■ **EXERCISE OBJECTIVE**
The answer is every line of the records that holds the word "plus", copied in full.

(Extracted records)

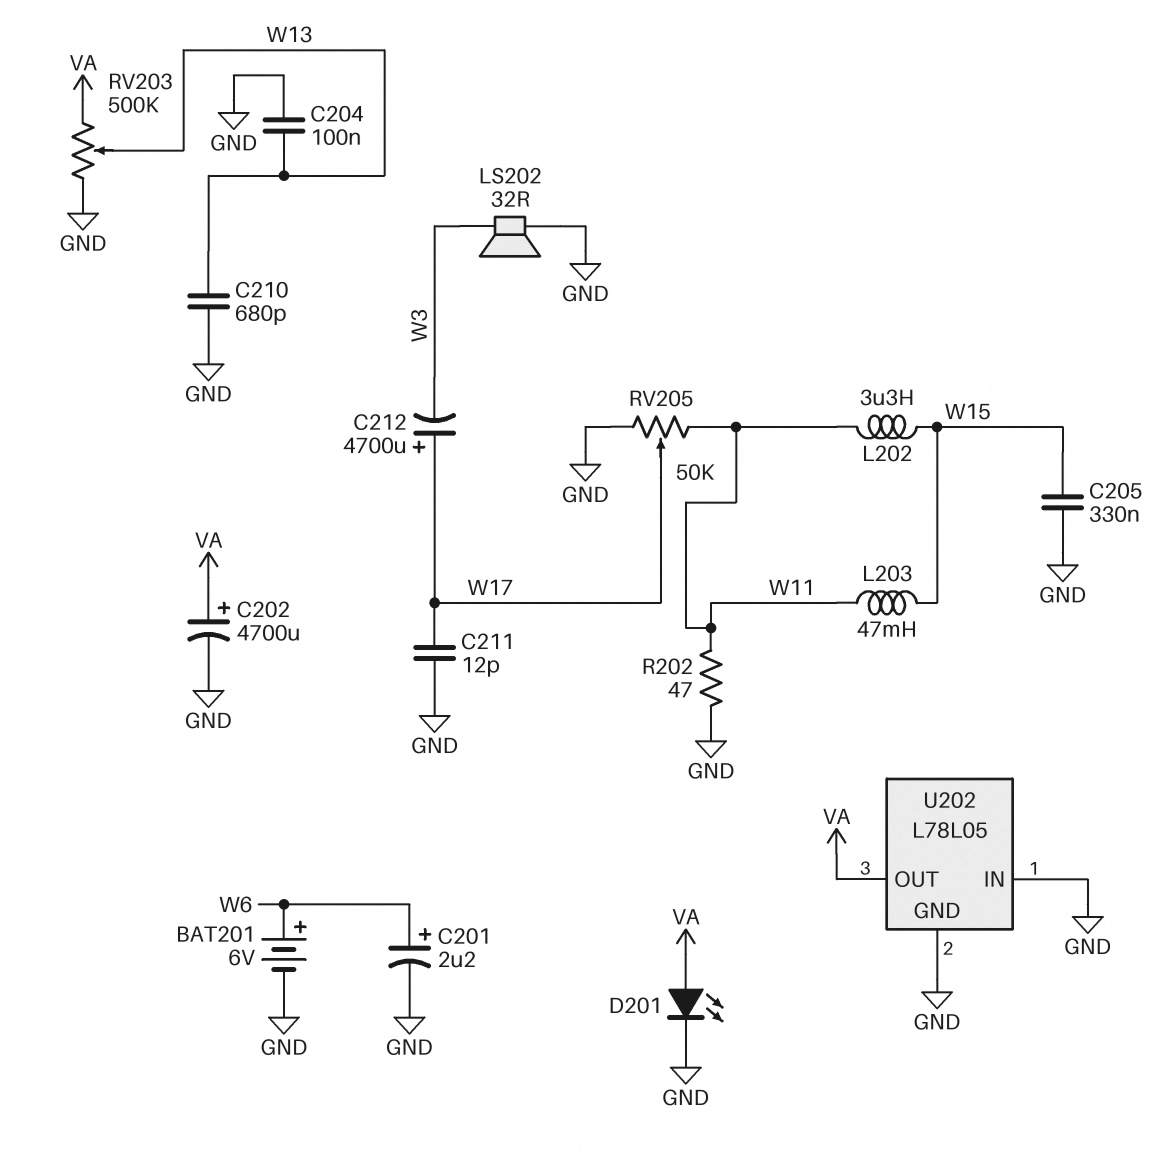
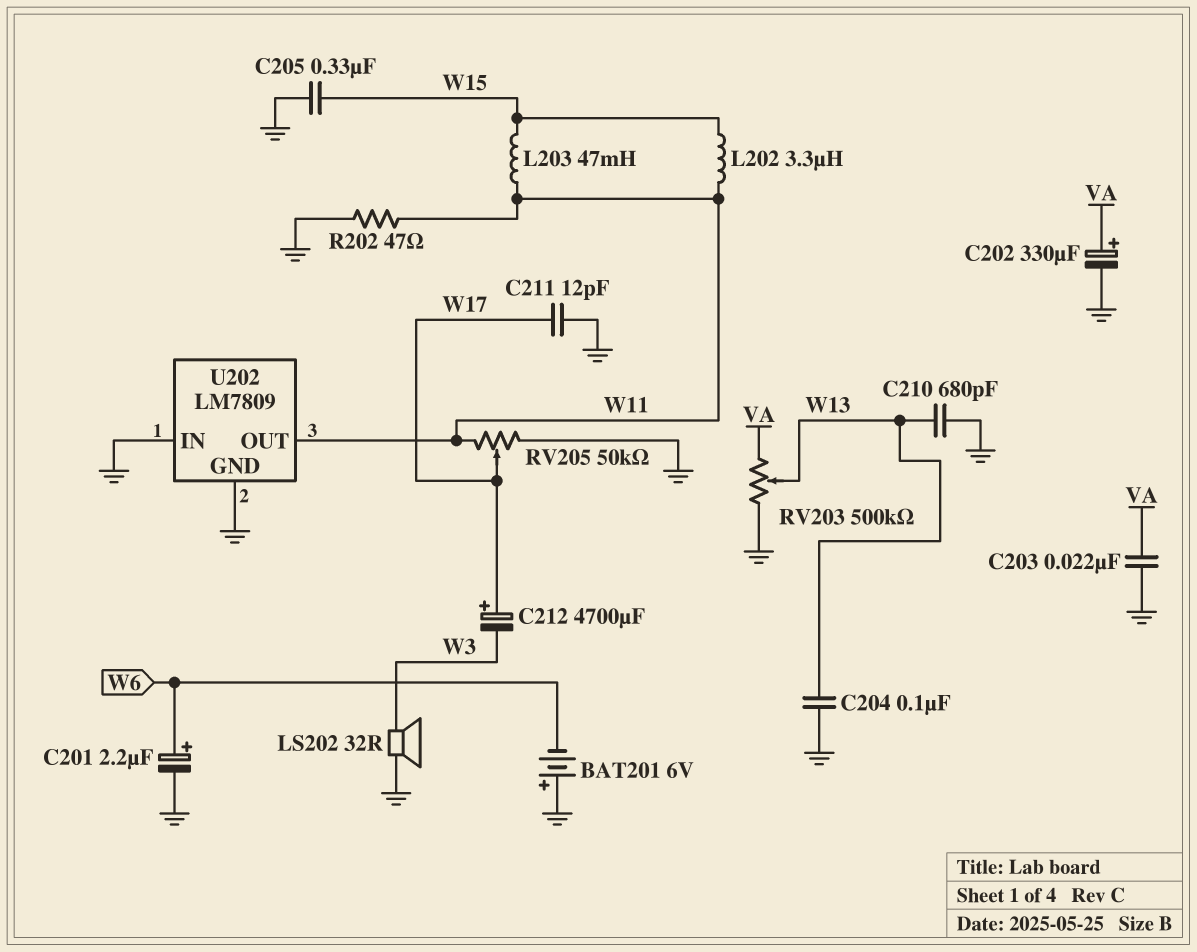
BAT201: 6V (plus W6, minus GND) -> 6V (plus GND, minus W6)
C202: 4700uF (plus VA, minus GND) -> 330uF (plus VA, minus GND)
C203: none -> 22nF (GND, VA)
D201: LED (A VA, K GND) -> none
U202: L78L05 -> LM7809
U202 pin OUT: VA -> W11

■ **PROBLEM SOLUTION**
BAT201: 6V (plus W6, minus GND) -> 6V (plus GND, minus W6)
C202: 4700uF (plus VA, minus GND) -> 330uF (plus VA, minus GND)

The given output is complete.